## Work instructions
Extract the text of each entry below exactly, leaving every image behind.

━━━

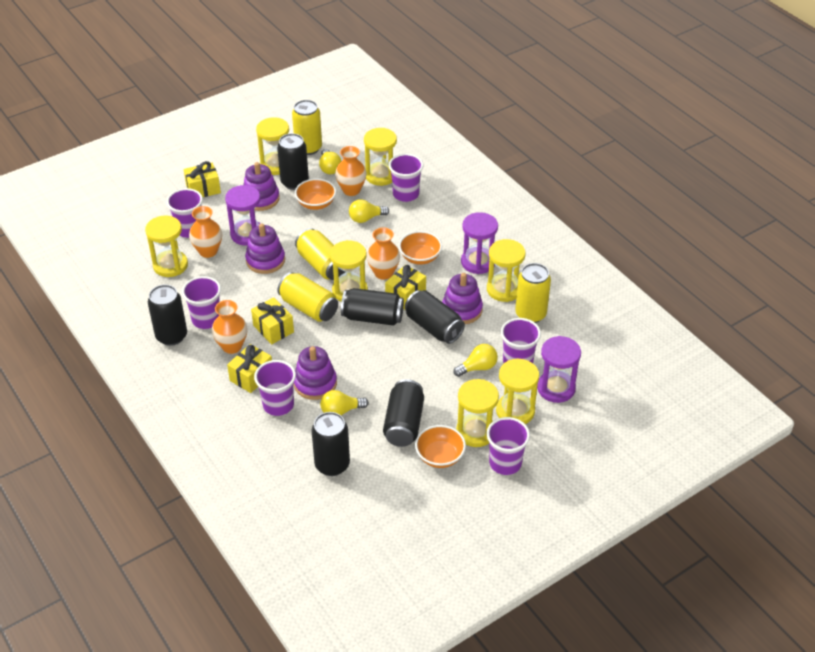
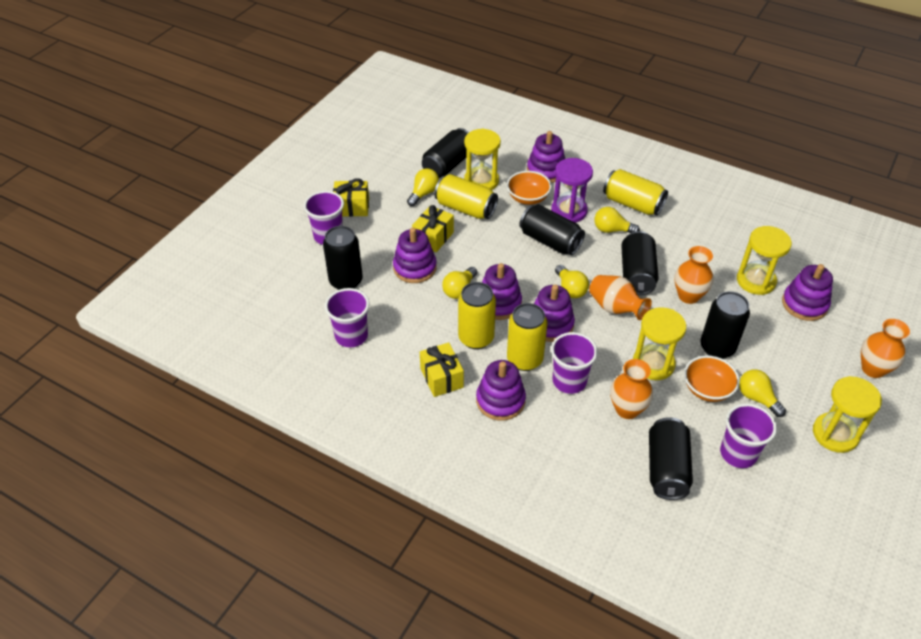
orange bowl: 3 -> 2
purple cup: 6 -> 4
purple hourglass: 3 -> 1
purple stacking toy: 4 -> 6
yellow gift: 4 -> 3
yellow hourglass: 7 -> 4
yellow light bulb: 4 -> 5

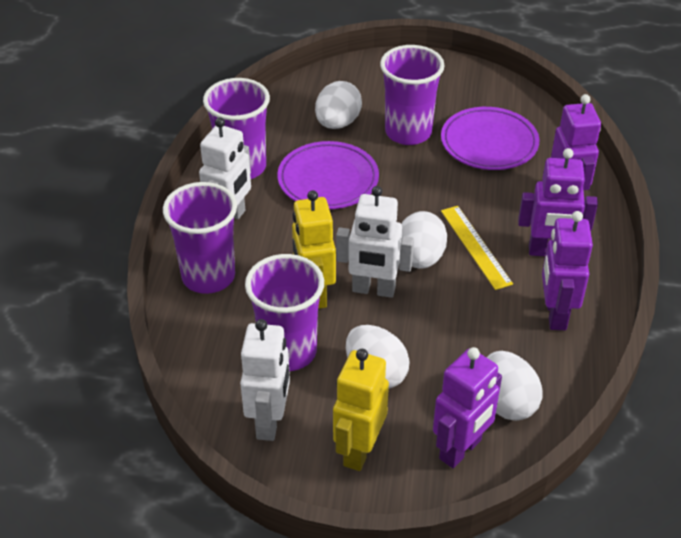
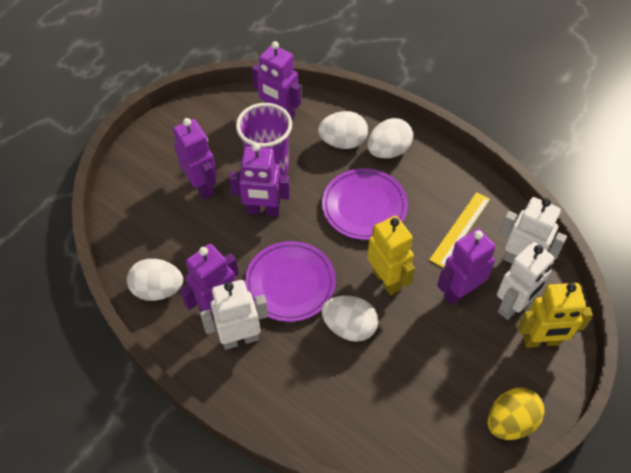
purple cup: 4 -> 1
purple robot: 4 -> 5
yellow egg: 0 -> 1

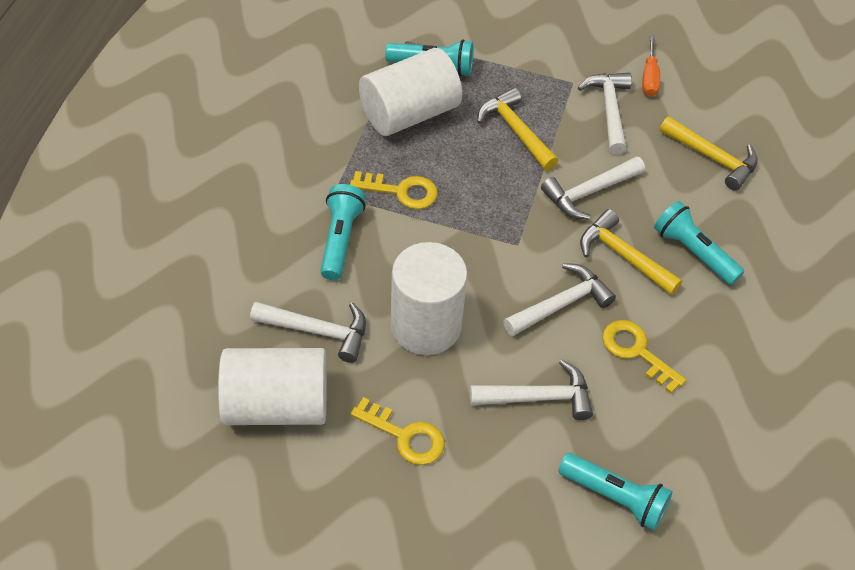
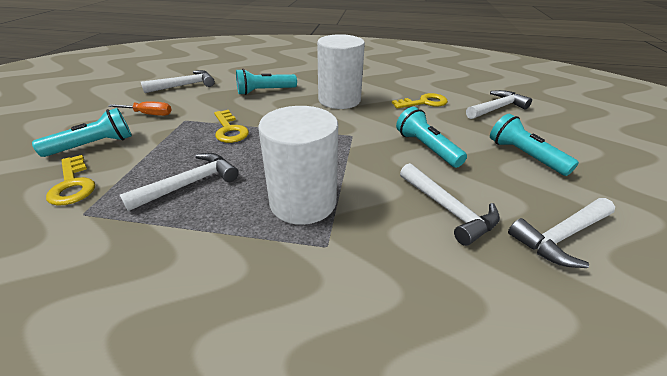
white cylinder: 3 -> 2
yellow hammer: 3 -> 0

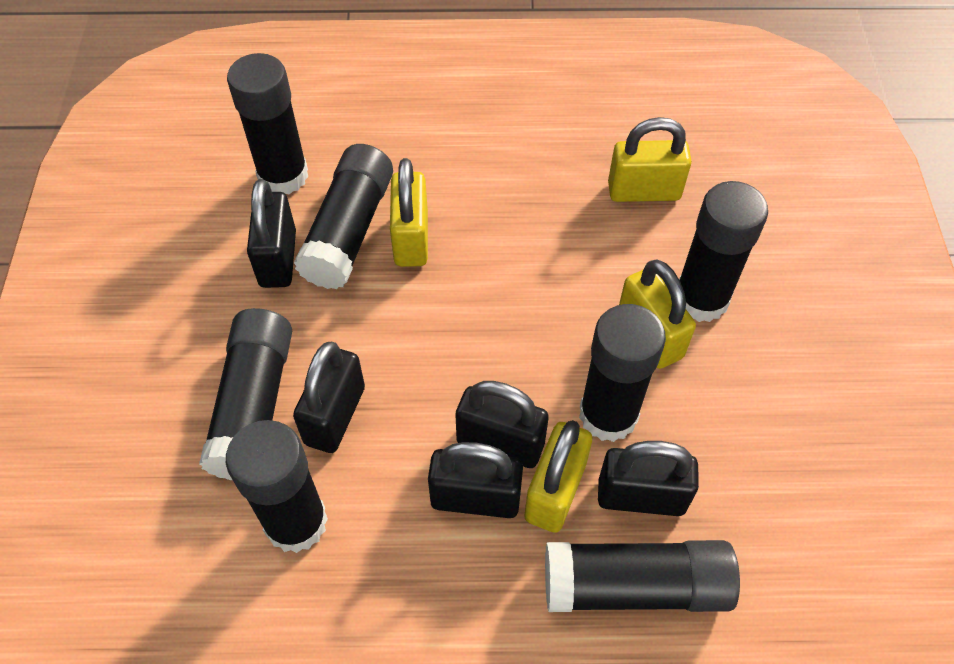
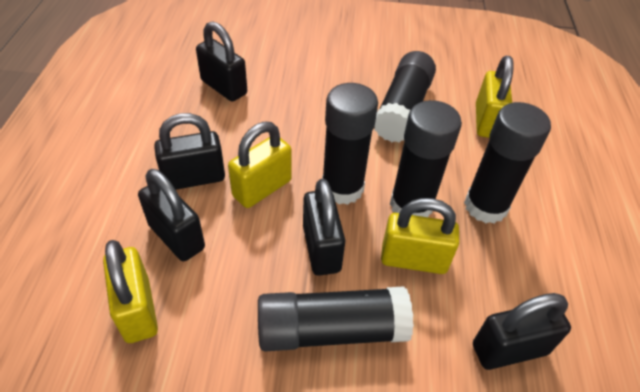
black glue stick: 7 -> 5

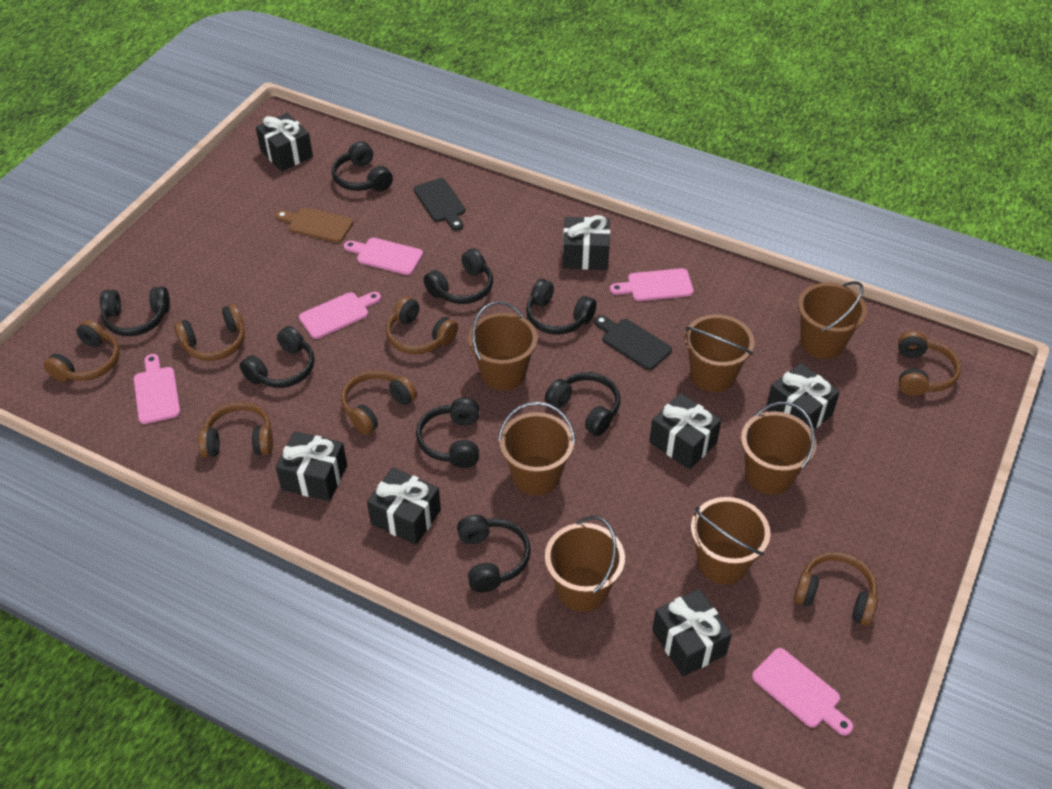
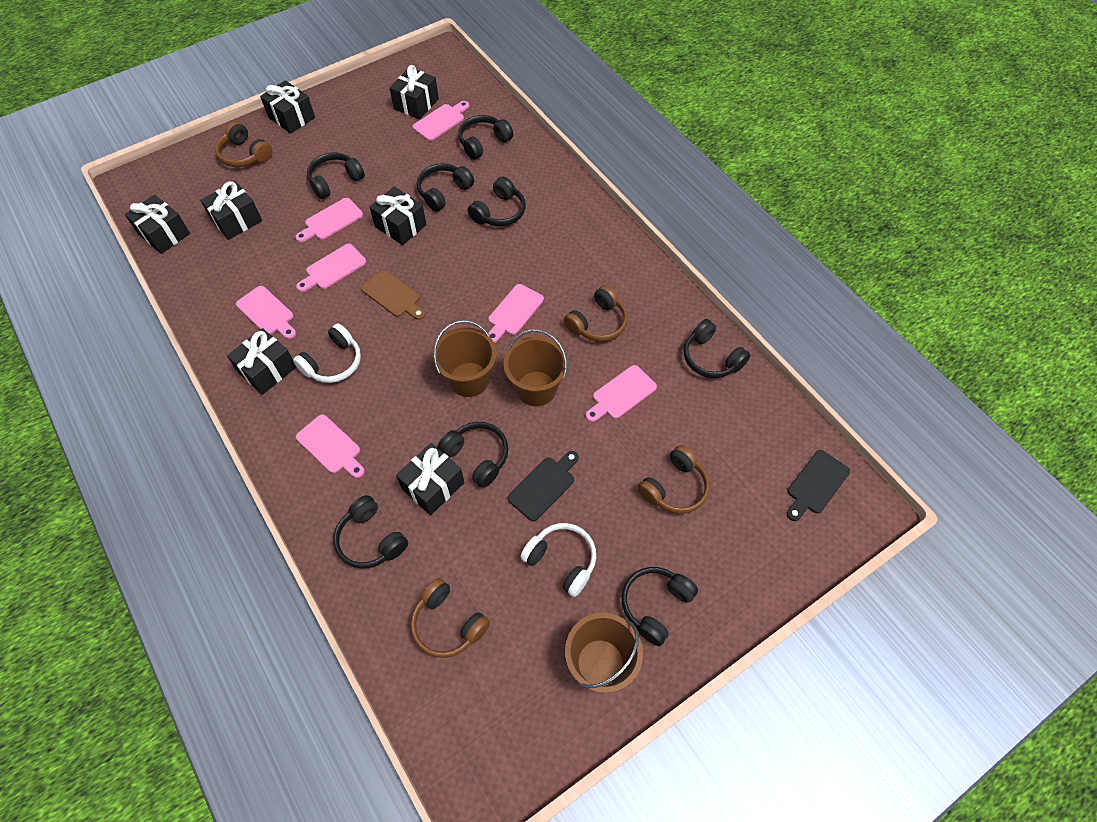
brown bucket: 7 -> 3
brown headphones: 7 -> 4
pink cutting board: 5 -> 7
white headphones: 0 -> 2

━━━

## Written response
orange bowl: 3 -> 2
purple cup: 6 -> 4
purple hourglass: 3 -> 1
purple stacking toy: 4 -> 6
yellow gift: 4 -> 3
yellow hourglass: 7 -> 4
yellow light bulb: 4 -> 5

purple cup: 4 -> 1
purple robot: 4 -> 5
yellow egg: 0 -> 1

white cylinder: 3 -> 2
yellow hammer: 3 -> 0

black glue stick: 7 -> 5

brown bucket: 7 -> 3
brown headphones: 7 -> 4
pink cutting board: 5 -> 7
white headphones: 0 -> 2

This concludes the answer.